Exercise requirements:
The output should be every line below that includes the word "white".

Records from a data collection:
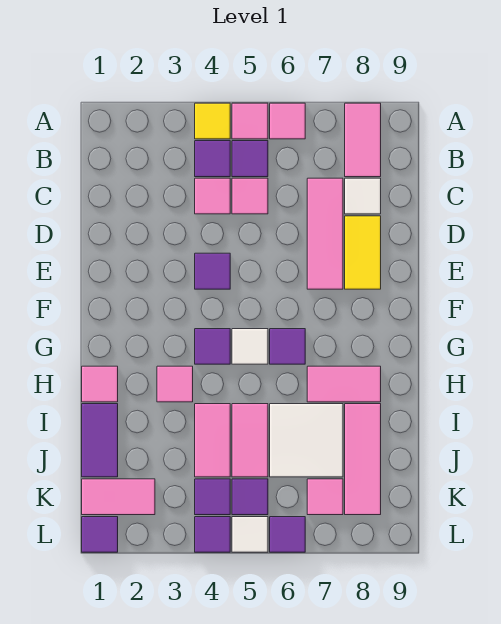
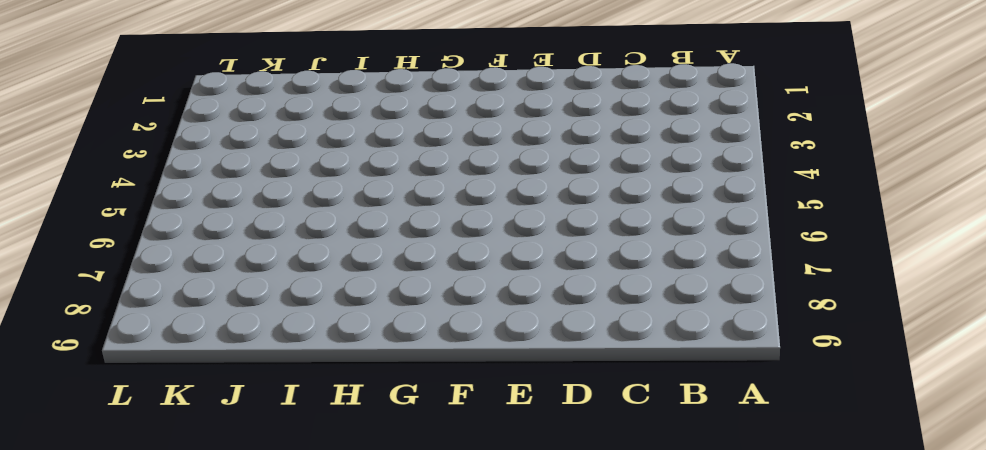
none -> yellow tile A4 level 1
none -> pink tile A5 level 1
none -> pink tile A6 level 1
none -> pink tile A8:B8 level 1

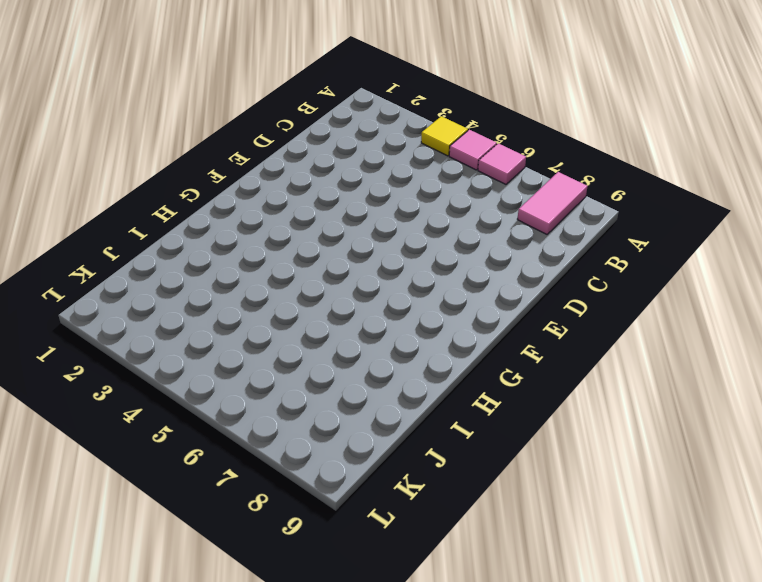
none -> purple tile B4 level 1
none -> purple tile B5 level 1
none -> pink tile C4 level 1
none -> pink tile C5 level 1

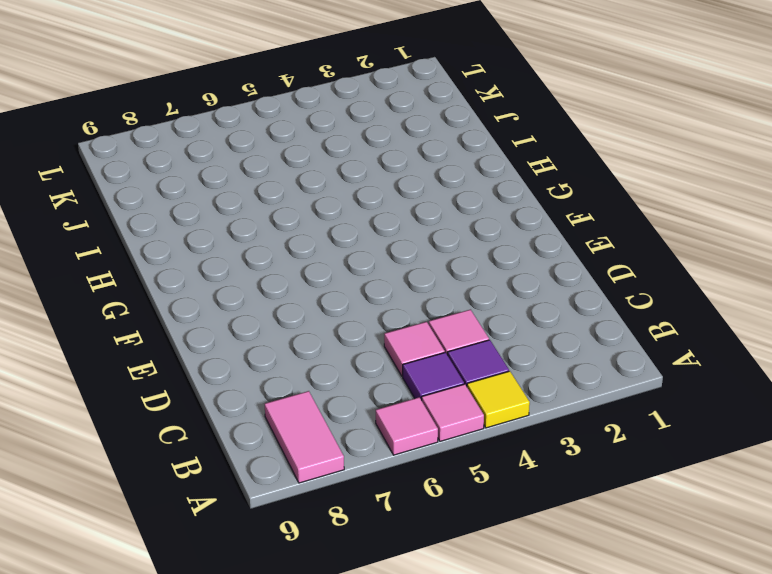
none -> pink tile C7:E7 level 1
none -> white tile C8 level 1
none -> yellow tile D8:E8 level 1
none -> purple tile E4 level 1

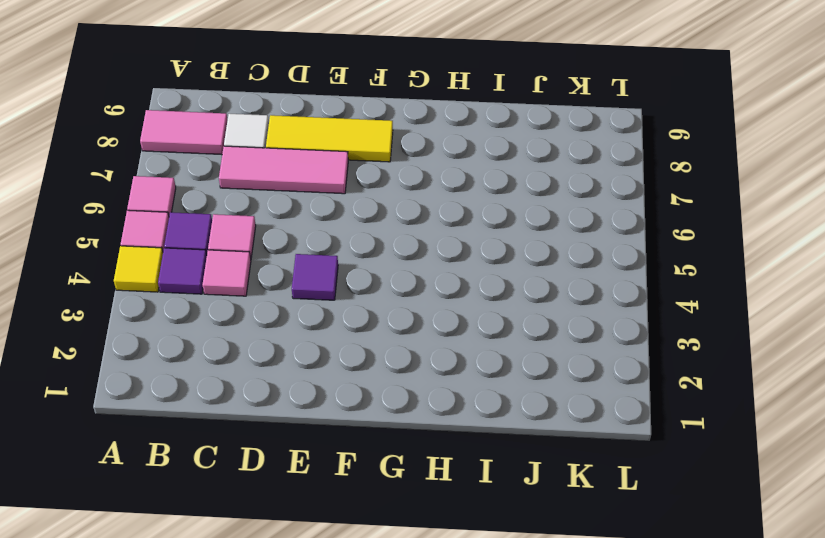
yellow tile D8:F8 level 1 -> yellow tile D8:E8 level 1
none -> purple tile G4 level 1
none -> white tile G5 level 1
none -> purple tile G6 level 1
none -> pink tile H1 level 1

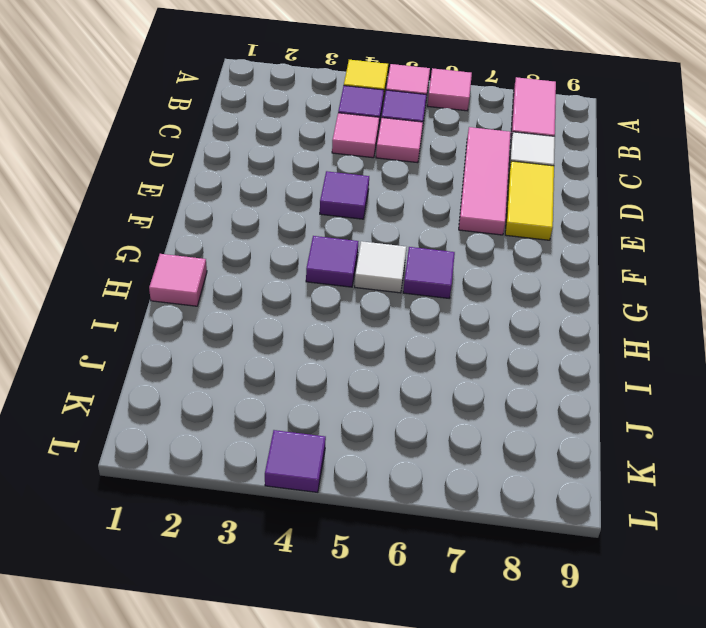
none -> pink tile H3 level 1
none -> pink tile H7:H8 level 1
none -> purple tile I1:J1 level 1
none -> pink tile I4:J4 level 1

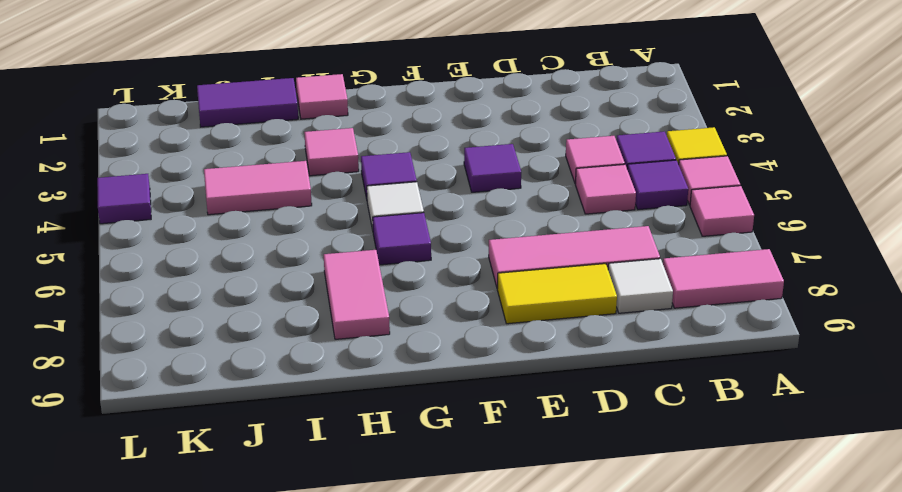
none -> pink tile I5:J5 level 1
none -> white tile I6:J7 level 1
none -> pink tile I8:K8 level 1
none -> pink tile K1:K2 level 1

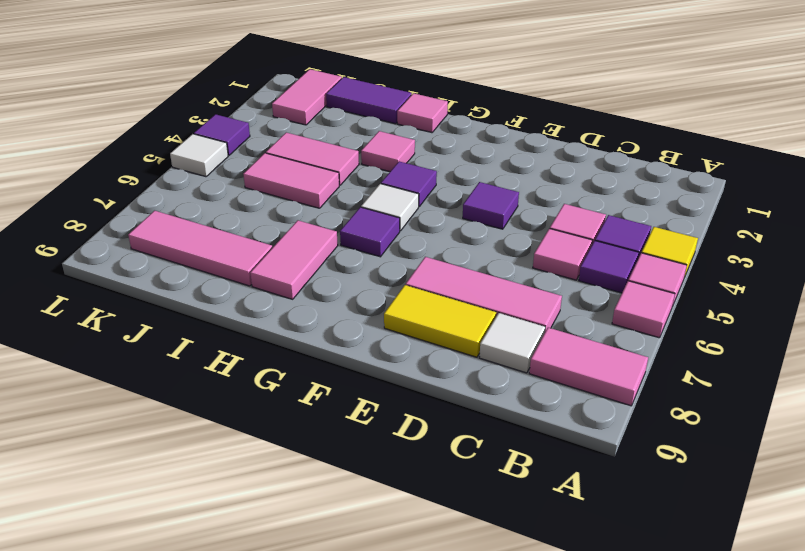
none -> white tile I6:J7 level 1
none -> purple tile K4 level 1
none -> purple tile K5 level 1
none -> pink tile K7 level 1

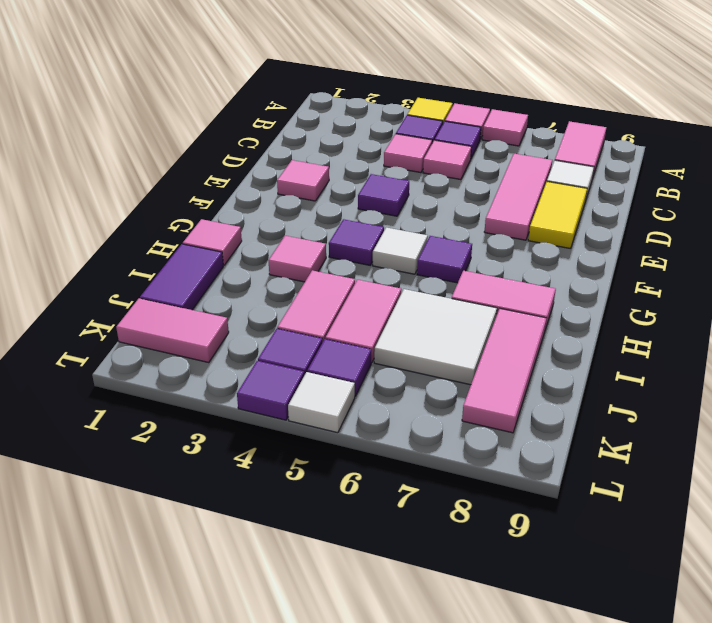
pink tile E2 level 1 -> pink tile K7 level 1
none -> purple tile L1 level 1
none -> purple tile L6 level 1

Result for this task:
none -> white tile C8 level 1
none -> white tile G5 level 1
none -> white tile I6:J7 level 1
none -> white tile I6:J7 level 1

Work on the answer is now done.